* [TASK DESCRIPTION] Give again, exactly, every line of the entries below from the one that has "C8: 1.5uF (plus" to the last.

* [MATERIAL FOR THIS EXERCISE]
━━━━━━━━━━

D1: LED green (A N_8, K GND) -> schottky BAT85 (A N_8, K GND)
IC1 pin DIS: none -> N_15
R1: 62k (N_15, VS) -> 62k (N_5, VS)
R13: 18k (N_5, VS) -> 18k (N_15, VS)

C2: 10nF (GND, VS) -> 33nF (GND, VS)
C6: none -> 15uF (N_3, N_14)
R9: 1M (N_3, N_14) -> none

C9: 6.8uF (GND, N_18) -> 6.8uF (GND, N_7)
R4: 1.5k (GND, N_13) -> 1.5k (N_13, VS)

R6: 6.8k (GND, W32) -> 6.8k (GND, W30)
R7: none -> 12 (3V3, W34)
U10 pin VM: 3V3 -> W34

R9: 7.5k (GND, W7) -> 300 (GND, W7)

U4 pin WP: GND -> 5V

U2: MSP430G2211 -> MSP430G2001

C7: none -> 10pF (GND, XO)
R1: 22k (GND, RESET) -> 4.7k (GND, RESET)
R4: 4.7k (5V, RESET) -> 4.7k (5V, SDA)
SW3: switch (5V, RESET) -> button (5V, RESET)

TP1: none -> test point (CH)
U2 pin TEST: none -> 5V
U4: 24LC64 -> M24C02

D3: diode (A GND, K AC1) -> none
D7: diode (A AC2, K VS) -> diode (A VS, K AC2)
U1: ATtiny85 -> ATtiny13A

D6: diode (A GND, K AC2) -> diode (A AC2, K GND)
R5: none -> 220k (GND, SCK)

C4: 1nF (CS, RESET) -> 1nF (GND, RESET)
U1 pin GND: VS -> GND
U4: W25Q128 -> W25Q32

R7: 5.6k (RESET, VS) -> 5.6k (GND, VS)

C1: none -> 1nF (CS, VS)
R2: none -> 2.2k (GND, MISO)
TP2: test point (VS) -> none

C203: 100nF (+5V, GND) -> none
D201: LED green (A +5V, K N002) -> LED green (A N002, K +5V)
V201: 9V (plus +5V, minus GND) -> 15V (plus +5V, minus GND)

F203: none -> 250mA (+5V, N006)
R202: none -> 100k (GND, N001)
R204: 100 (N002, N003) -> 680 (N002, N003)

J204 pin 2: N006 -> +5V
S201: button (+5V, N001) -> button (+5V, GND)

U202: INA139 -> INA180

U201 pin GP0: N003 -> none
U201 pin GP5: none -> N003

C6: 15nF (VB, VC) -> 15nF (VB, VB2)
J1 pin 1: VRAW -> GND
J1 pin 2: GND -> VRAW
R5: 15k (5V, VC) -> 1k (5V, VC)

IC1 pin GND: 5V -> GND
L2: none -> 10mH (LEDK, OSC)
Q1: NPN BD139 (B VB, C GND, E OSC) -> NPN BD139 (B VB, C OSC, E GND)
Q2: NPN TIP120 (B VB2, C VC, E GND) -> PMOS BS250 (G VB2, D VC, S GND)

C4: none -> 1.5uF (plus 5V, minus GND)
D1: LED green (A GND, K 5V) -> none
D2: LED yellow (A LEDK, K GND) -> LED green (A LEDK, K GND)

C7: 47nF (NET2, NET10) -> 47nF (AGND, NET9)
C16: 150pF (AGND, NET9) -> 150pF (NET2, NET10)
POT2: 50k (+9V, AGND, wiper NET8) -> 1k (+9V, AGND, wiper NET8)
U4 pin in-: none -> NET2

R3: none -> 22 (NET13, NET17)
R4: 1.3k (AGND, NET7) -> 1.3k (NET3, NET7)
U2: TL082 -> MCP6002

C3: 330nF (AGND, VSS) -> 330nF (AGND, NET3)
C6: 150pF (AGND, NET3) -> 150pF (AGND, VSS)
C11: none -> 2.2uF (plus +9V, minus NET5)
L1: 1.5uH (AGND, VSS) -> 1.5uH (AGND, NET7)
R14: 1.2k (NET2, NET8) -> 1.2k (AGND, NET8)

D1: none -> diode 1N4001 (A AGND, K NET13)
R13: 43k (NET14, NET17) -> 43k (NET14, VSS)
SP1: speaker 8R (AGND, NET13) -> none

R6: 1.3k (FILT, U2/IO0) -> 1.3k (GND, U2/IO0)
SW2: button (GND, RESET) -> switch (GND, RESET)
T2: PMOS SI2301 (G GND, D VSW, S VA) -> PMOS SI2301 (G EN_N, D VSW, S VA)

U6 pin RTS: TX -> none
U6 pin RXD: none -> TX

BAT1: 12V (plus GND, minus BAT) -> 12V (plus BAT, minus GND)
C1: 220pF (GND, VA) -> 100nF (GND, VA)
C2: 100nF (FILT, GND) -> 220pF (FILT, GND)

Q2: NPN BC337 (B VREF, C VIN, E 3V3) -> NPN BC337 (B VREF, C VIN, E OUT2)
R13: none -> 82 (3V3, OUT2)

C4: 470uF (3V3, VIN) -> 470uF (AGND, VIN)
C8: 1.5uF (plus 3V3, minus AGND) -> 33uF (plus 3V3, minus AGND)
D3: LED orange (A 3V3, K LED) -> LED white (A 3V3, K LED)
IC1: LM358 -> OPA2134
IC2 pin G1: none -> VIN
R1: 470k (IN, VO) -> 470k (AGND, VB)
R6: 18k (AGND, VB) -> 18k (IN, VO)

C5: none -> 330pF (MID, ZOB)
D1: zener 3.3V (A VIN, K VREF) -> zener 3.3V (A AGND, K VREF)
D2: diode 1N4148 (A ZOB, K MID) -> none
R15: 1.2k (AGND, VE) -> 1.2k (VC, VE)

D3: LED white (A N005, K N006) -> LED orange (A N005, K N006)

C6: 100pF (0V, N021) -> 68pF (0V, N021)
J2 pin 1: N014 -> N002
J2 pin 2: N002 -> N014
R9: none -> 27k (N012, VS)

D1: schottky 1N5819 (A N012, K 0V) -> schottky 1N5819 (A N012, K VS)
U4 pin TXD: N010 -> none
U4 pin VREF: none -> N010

━━━━━━━━━━

* [TASK RESULT]
C8: 1.5uF (plus 3V3, minus AGND) -> 33uF (plus 3V3, minus AGND)
D3: LED orange (A 3V3, K LED) -> LED white (A 3V3, K LED)
IC1: LM358 -> OPA2134
IC2 pin G1: none -> VIN
R1: 470k (IN, VO) -> 470k (AGND, VB)
R6: 18k (AGND, VB) -> 18k (IN, VO)

C5: none -> 330pF (MID, ZOB)
D1: zener 3.3V (A VIN, K VREF) -> zener 3.3V (A AGND, K VREF)
D2: diode 1N4148 (A ZOB, K MID) -> none
R15: 1.2k (AGND, VE) -> 1.2k (VC, VE)

D3: LED white (A N005, K N006) -> LED orange (A N005, K N006)

C6: 100pF (0V, N021) -> 68pF (0V, N021)
J2 pin 1: N014 -> N002
J2 pin 2: N002 -> N014
R9: none -> 27k (N012, VS)

D1: schottky 1N5819 (A N012, K 0V) -> schottky 1N5819 (A N012, K VS)
U4 pin TXD: N010 -> none
U4 pin VREF: none -> N010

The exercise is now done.